**PROBLEM REQUIREMENTS:**
Leaving out the images, please reproduce each line below exactly.

**PROVIDED DATA:**
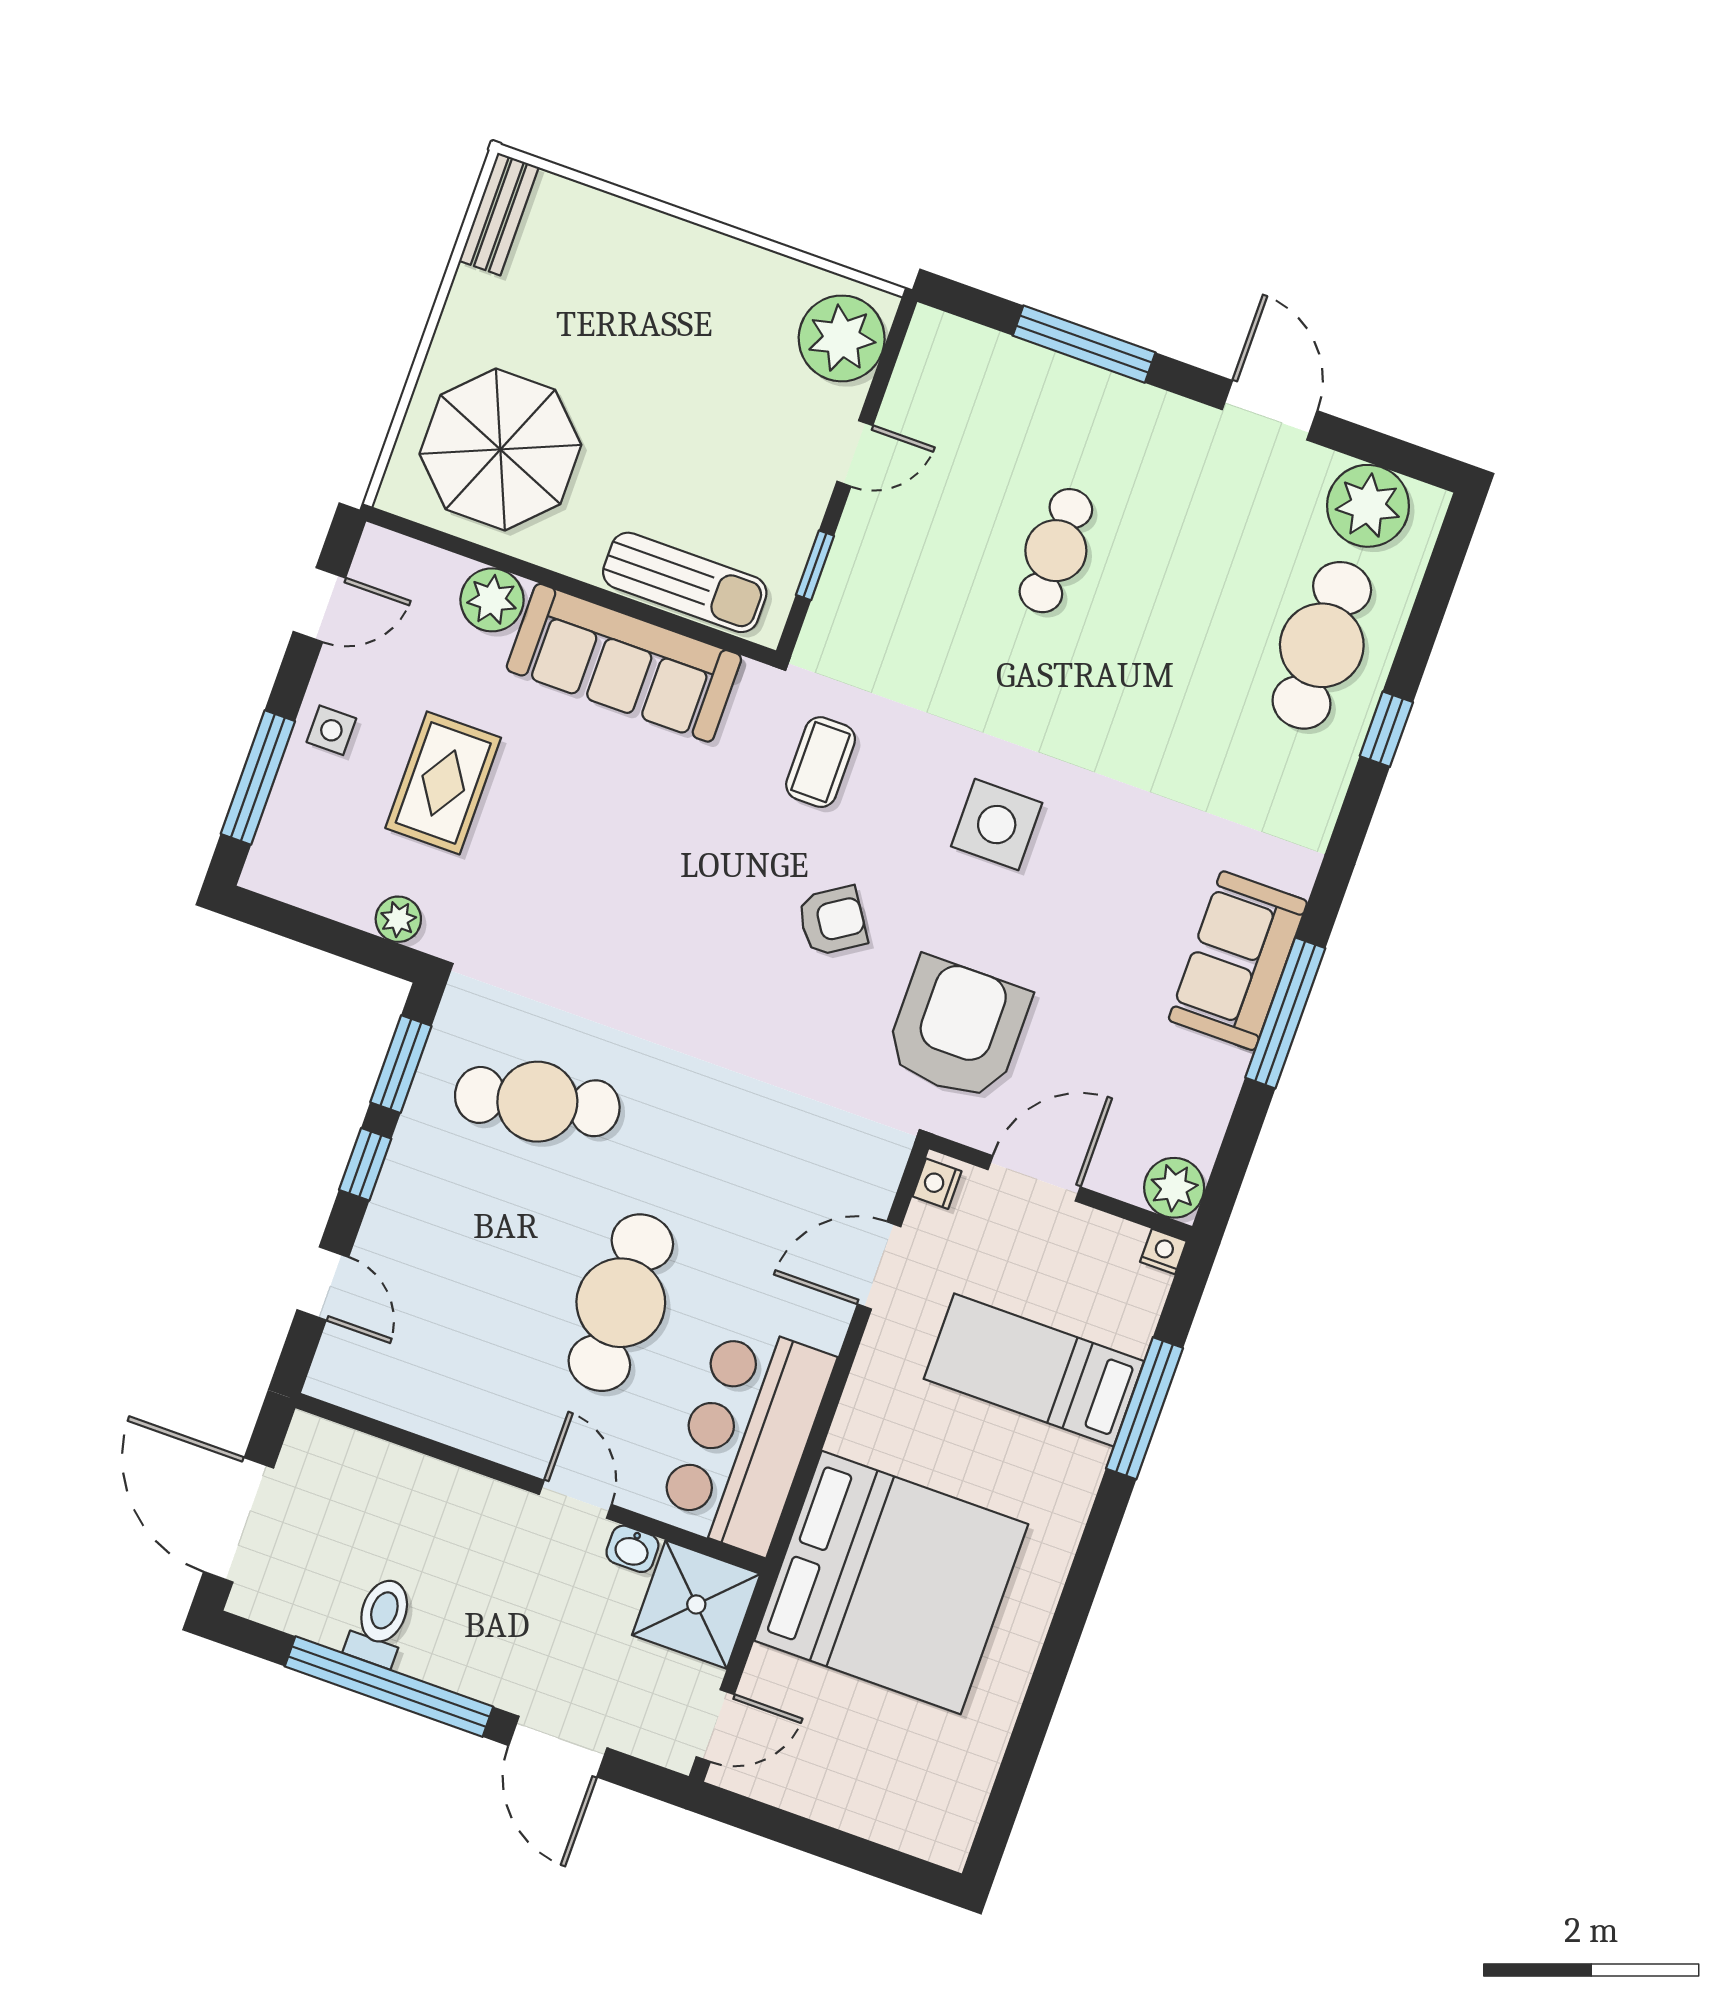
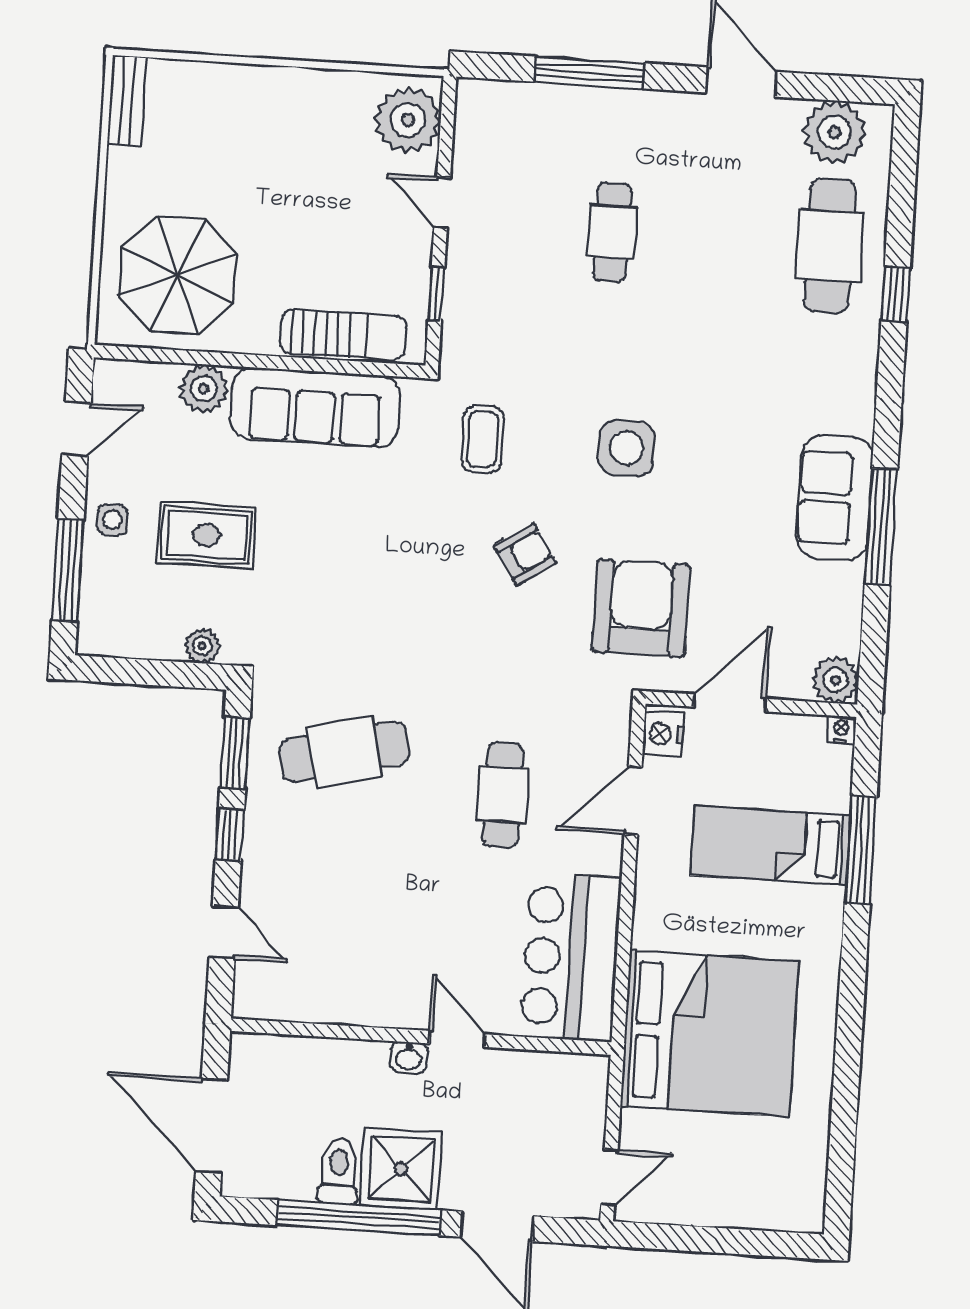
door: (855, 453) -> (442, 203), swing flipped
rug: (443, 783) -> (207, 535), turned 90
nightstand: (937, 1184) -> (663, 734), width x1.39, depth x1.35
cafe table: (621, 1303) -> (503, 795), moved, width x0.73, depth x0.74
washbasin: (632, 1549) -> (409, 1057), moved
shower: (696, 1604) -> (401, 1169), moved

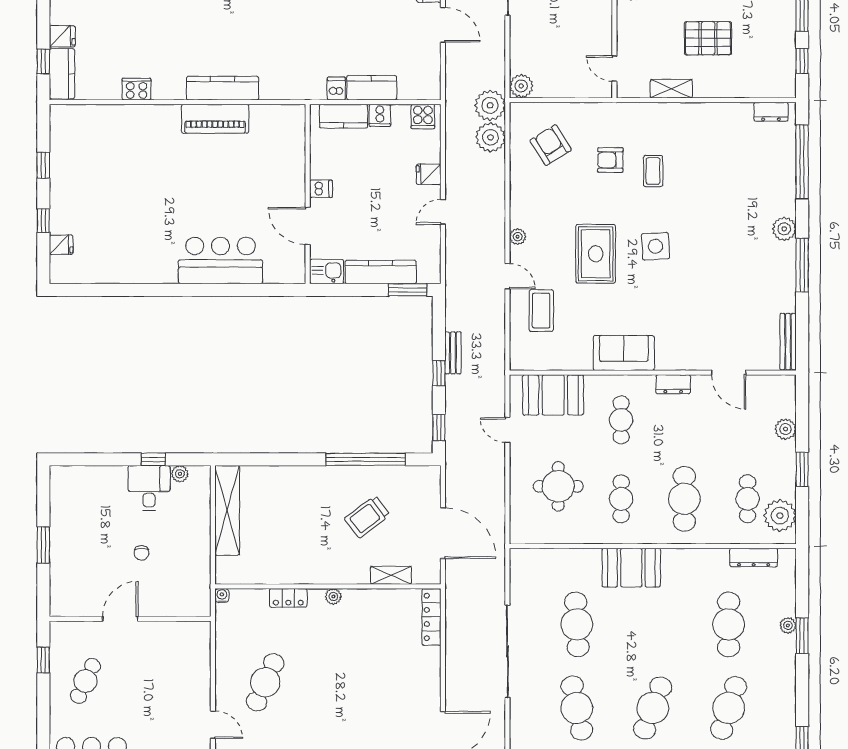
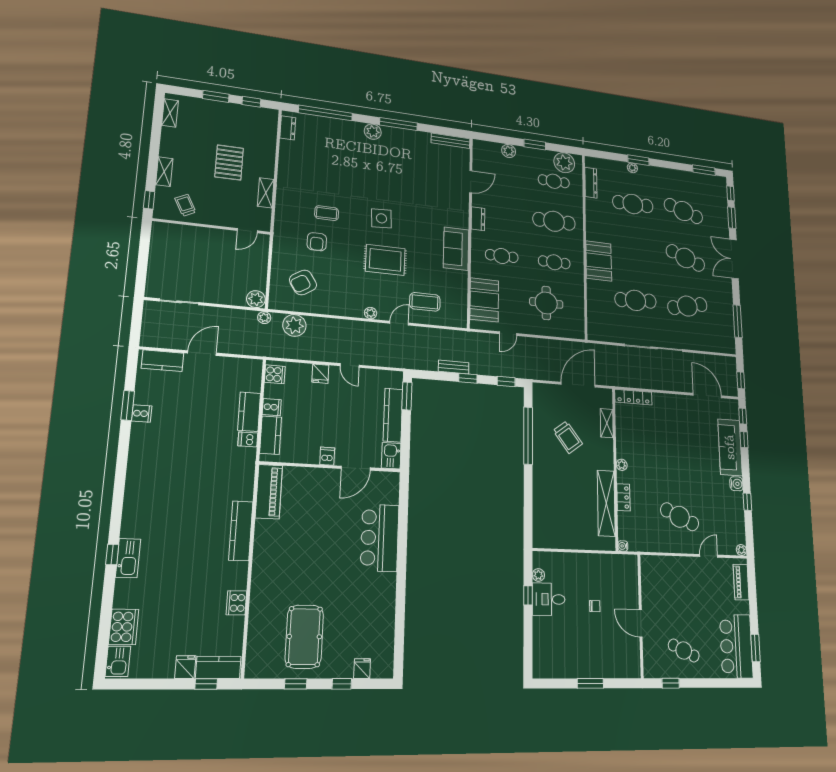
plant: (490, 105) -> (264, 318), width x0.53, depth x0.53
piano: (215, 119) -> (269, 492), moved
pool table: (98, 172) -> (304, 637), added
shelving: (227, 510) -> (606, 503), moved, turned 90

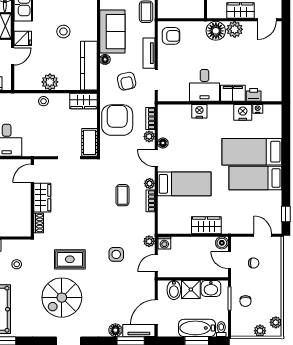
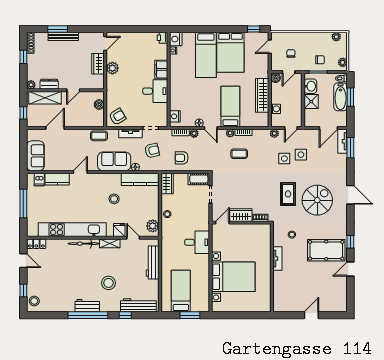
boiler: (187, 12) -> (99, 105), added
door: (267, 20) -> (105, 43), hinge flipped
floor lamp: (216, 31) -> (114, 82), removed
armchair: (171, 36) -> (117, 117), turned 59
plant: (50, 82) -> (153, 226), moved
printer: (254, 95) -> (162, 38), moved
nightstand: (199, 111) -> (175, 116), moved
nightstand: (243, 112) -> (176, 39), moved
armchair: (117, 120) -> (182, 158), width x0.53, depth x0.53
door: (156, 158) -> (211, 128), hinge flipped
door: (32, 173) -> (222, 223), swing flipped
bed: (255, 178) -> (230, 52), width x1.50
wardrobe: (206, 225) -> (262, 95), width x1.50
washing machine: (164, 243) -> (276, 109), moved
door: (156, 263) -> (291, 128), hinge flipped
side table: (121, 276) -> (301, 155), added
bidet: (174, 290) -> (312, 115), removed
spiral stairs: (62, 298) -> (317, 200), turned -90
door: (156, 312) -> (328, 128), hinge flipped
floor lamp: (115, 330) -> (342, 159), removed
plant: (260, 331) -> (343, 62), moved

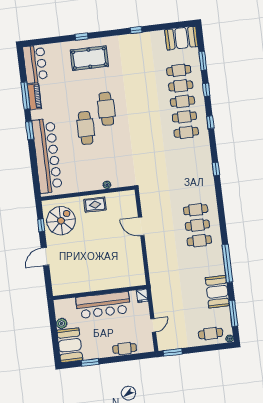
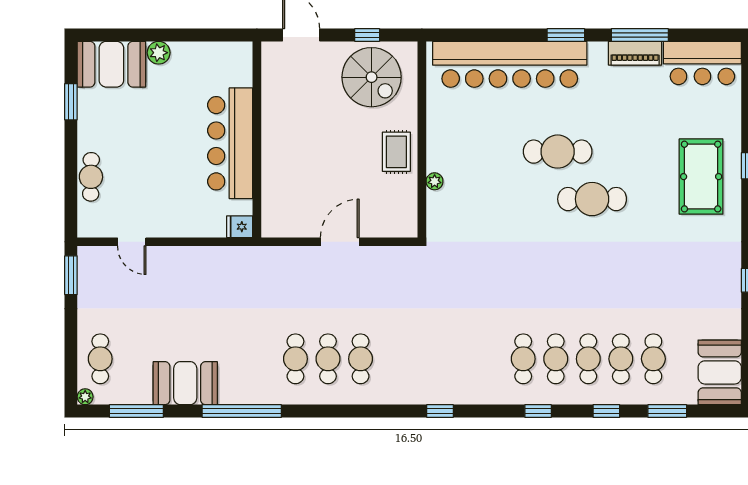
wall: (100, 293) -> (257, 139), moved
fridge: (142, 296) -> (240, 227), moved
bar counter: (103, 305) -> (230, 143), moved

**RESULT:**
door: (855, 453) -> (442, 203), swing flipped
rug: (443, 783) -> (207, 535), turned 90
nightstand: (937, 1184) -> (663, 734), width x1.39, depth x1.35
cafe table: (621, 1303) -> (503, 795), moved, width x0.73, depth x0.74
washbasin: (632, 1549) -> (409, 1057), moved
shower: (696, 1604) -> (401, 1169), moved

plant: (490, 105) -> (264, 318), width x0.53, depth x0.53
piano: (215, 119) -> (269, 492), moved
pool table: (98, 172) -> (304, 637), added
shelving: (227, 510) -> (606, 503), moved, turned 90

boiler: (187, 12) -> (99, 105), added
door: (267, 20) -> (105, 43), hinge flipped
floor lamp: (216, 31) -> (114, 82), removed
armchair: (171, 36) -> (117, 117), turned 59
plant: (50, 82) -> (153, 226), moved
printer: (254, 95) -> (162, 38), moved
nightstand: (199, 111) -> (175, 116), moved
nightstand: (243, 112) -> (176, 39), moved
armchair: (117, 120) -> (182, 158), width x0.53, depth x0.53
door: (156, 158) -> (211, 128), hinge flipped
door: (32, 173) -> (222, 223), swing flipped
bed: (255, 178) -> (230, 52), width x1.50
wardrobe: (206, 225) -> (262, 95), width x1.50
washing machine: (164, 243) -> (276, 109), moved
door: (156, 263) -> (291, 128), hinge flipped
side table: (121, 276) -> (301, 155), added
bidet: (174, 290) -> (312, 115), removed
spiral stairs: (62, 298) -> (317, 200), turned -90
door: (156, 312) -> (328, 128), hinge flipped
floor lamp: (115, 330) -> (342, 159), removed
plant: (260, 331) -> (343, 62), moved

wall: (100, 293) -> (257, 139), moved
fridge: (142, 296) -> (240, 227), moved
bar counter: (103, 305) -> (230, 143), moved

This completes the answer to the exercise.